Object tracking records
--*--

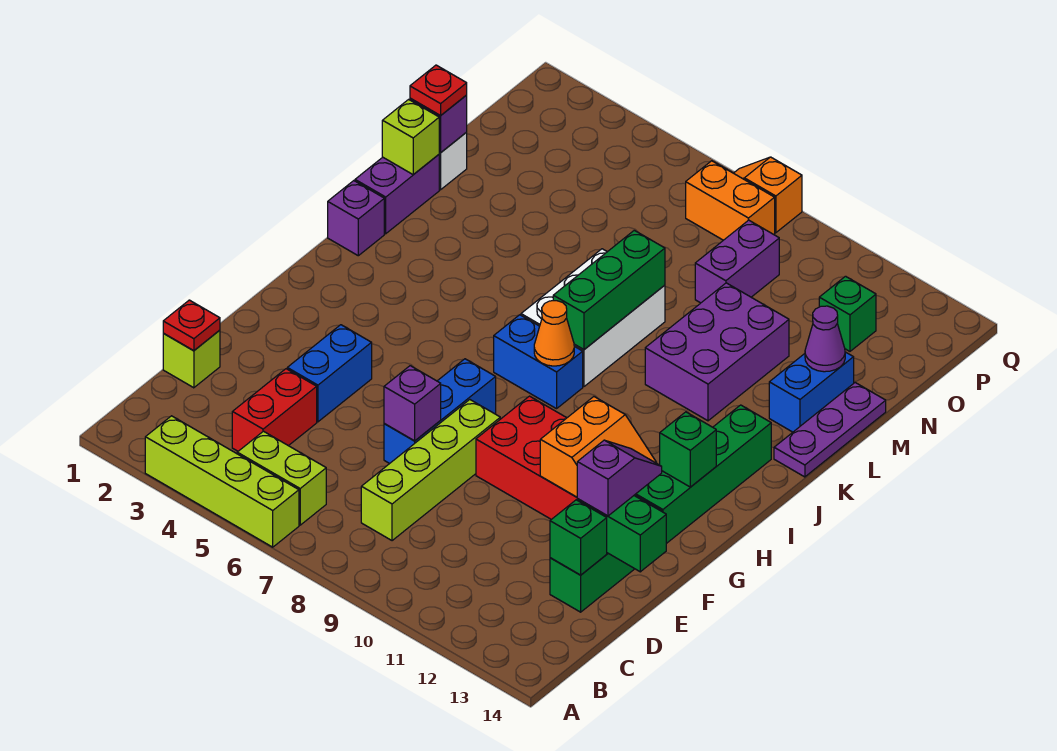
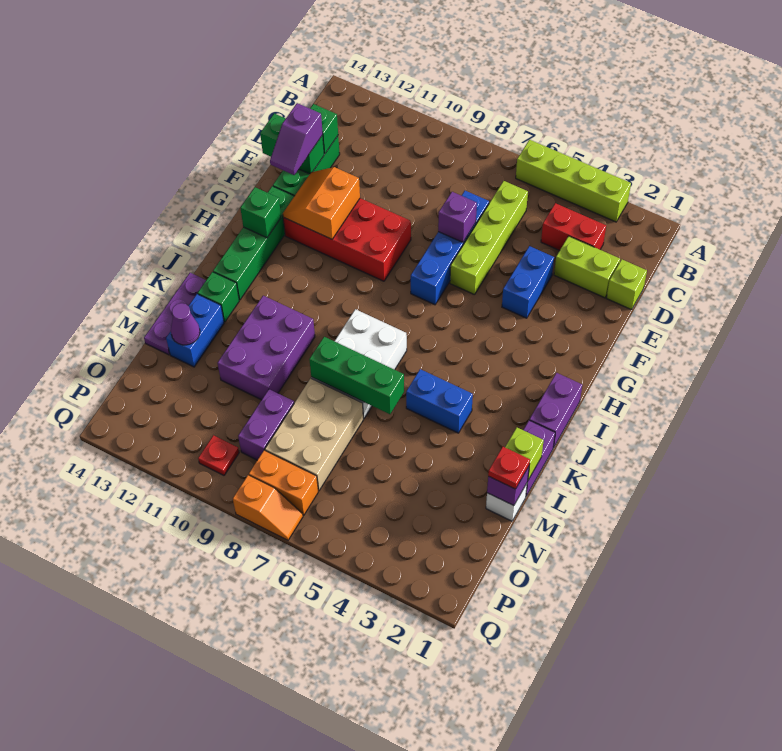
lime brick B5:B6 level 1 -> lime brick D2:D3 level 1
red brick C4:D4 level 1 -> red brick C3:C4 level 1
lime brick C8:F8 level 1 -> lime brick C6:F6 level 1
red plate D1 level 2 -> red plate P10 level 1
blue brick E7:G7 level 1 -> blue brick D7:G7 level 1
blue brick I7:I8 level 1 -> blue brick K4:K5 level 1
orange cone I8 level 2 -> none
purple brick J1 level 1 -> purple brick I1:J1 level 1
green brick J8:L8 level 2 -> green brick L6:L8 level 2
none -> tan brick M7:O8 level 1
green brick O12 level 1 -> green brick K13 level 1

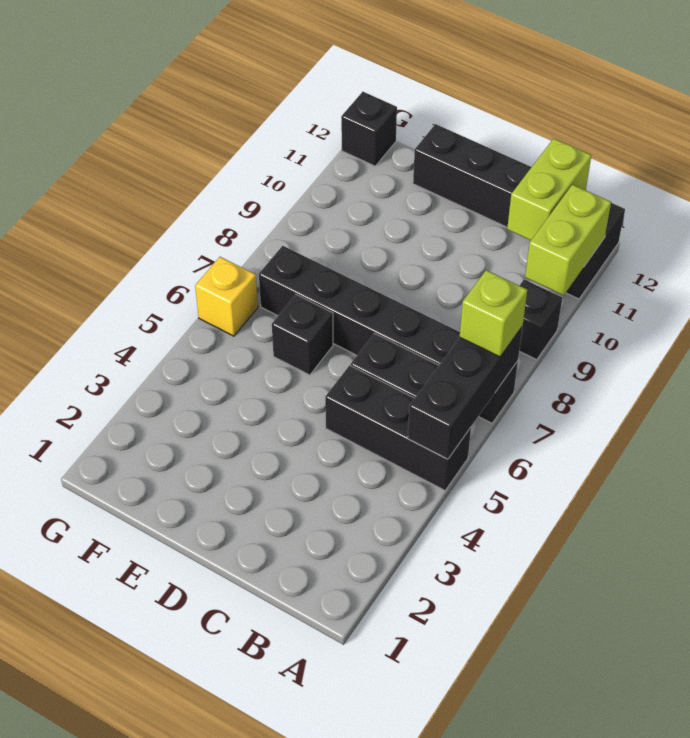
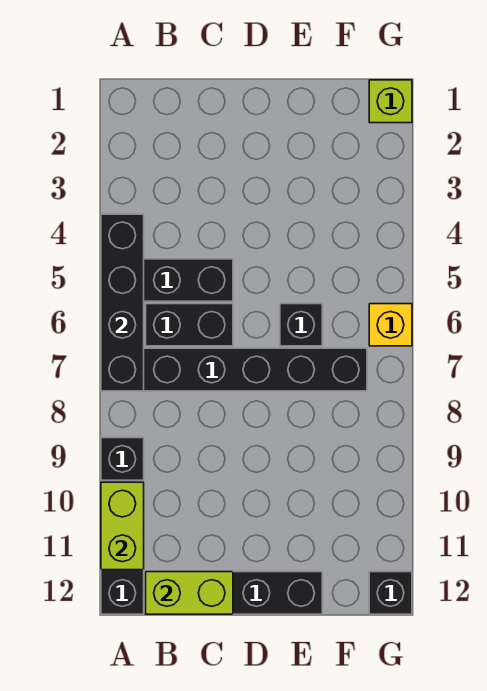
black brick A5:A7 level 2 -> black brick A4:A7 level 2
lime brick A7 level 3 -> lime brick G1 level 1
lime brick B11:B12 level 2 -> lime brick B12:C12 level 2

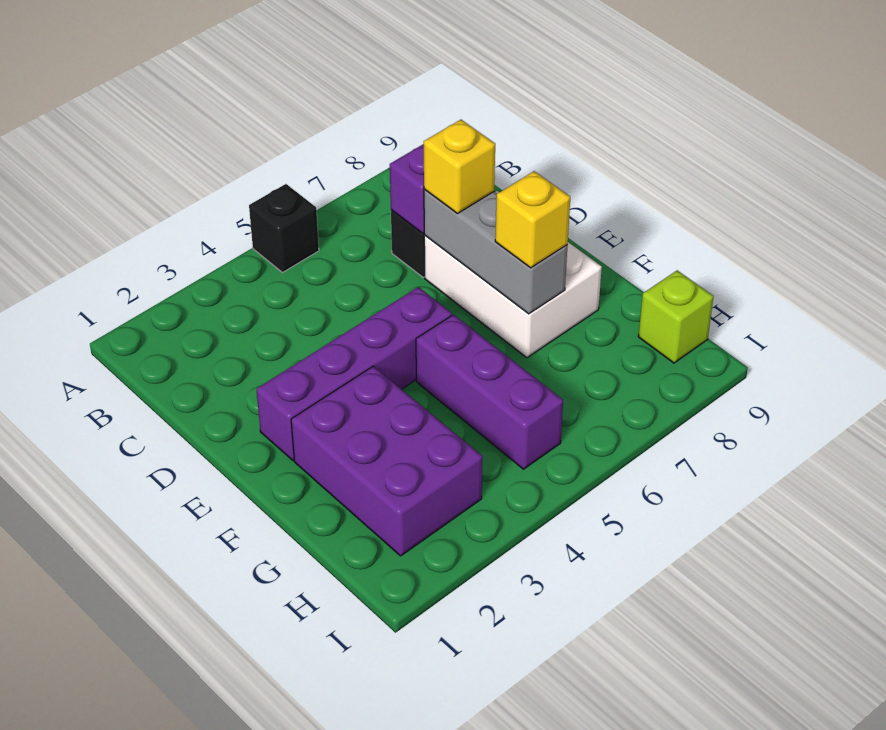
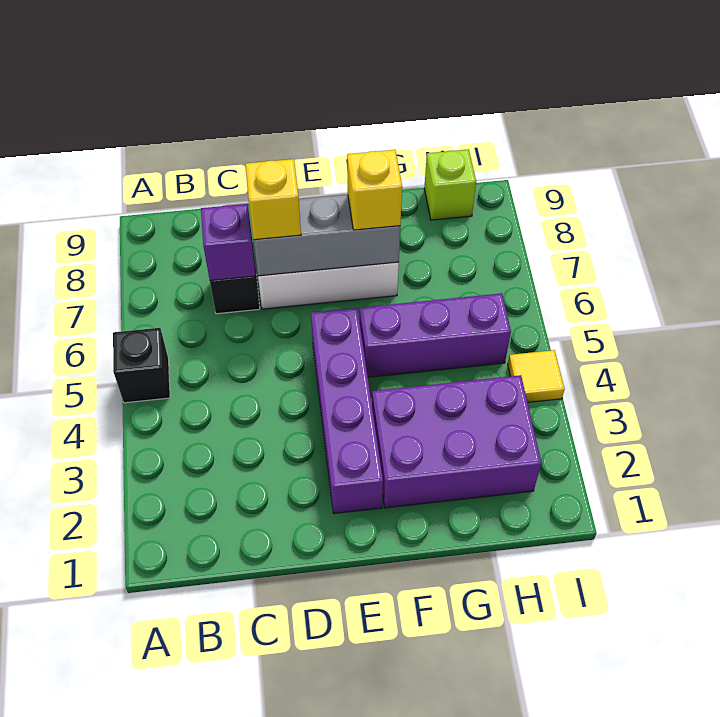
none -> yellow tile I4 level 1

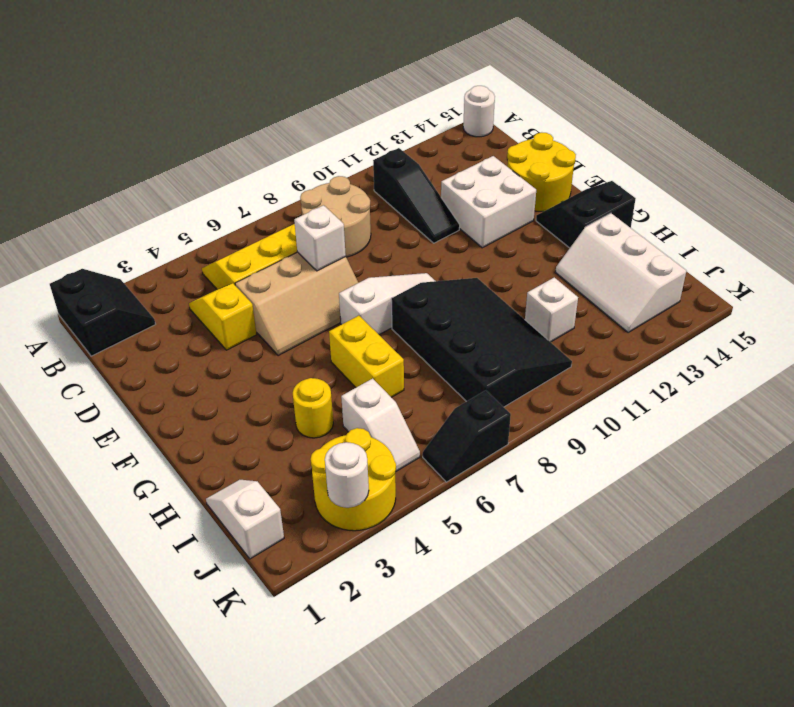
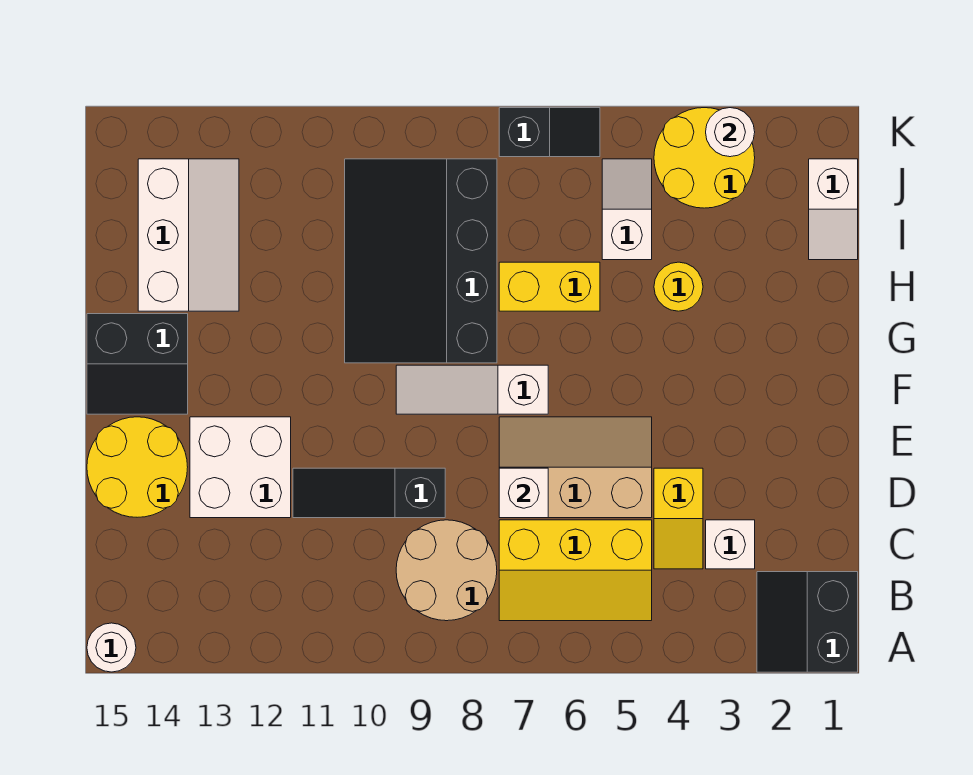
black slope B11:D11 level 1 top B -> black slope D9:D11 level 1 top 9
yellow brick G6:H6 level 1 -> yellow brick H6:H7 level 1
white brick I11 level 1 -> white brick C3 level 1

--*--

→ INSTRUCTIONS TO FOLLOW
Give back all of the entries verbatim, but without pictures.

→ FINISHED TASK
lime brick B5:B6 level 1 -> lime brick D2:D3 level 1
red brick C4:D4 level 1 -> red brick C3:C4 level 1
lime brick C8:F8 level 1 -> lime brick C6:F6 level 1
red plate D1 level 2 -> red plate P10 level 1
blue brick E7:G7 level 1 -> blue brick D7:G7 level 1
blue brick I7:I8 level 1 -> blue brick K4:K5 level 1
orange cone I8 level 2 -> none
purple brick J1 level 1 -> purple brick I1:J1 level 1
green brick J8:L8 level 2 -> green brick L6:L8 level 2
none -> tan brick M7:O8 level 1
green brick O12 level 1 -> green brick K13 level 1

black brick A5:A7 level 2 -> black brick A4:A7 level 2
lime brick A7 level 3 -> lime brick G1 level 1
lime brick B11:B12 level 2 -> lime brick B12:C12 level 2

none -> yellow tile I4 level 1

black slope B11:D11 level 1 top B -> black slope D9:D11 level 1 top 9
yellow brick G6:H6 level 1 -> yellow brick H6:H7 level 1
white brick I11 level 1 -> white brick C3 level 1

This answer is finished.